◆ Work request: Nothing but the lines from the one that contains "change=added; new=ebony calculator;" through the end of the listing should appear, set down exactly.

◆ Provided records:

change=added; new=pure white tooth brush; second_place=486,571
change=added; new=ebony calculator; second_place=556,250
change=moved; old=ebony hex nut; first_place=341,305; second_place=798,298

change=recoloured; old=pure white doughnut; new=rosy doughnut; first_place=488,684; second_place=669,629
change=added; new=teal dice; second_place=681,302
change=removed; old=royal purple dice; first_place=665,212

◆ Written answer:
change=added; new=ebony calculator; second_place=556,250
change=moved; old=ebony hex nut; first_place=341,305; second_place=798,298

change=recoloured; old=pure white doughnut; new=rosy doughnut; first_place=488,684; second_place=669,629
change=added; new=teal dice; second_place=681,302
change=removed; old=royal purple dice; first_place=665,212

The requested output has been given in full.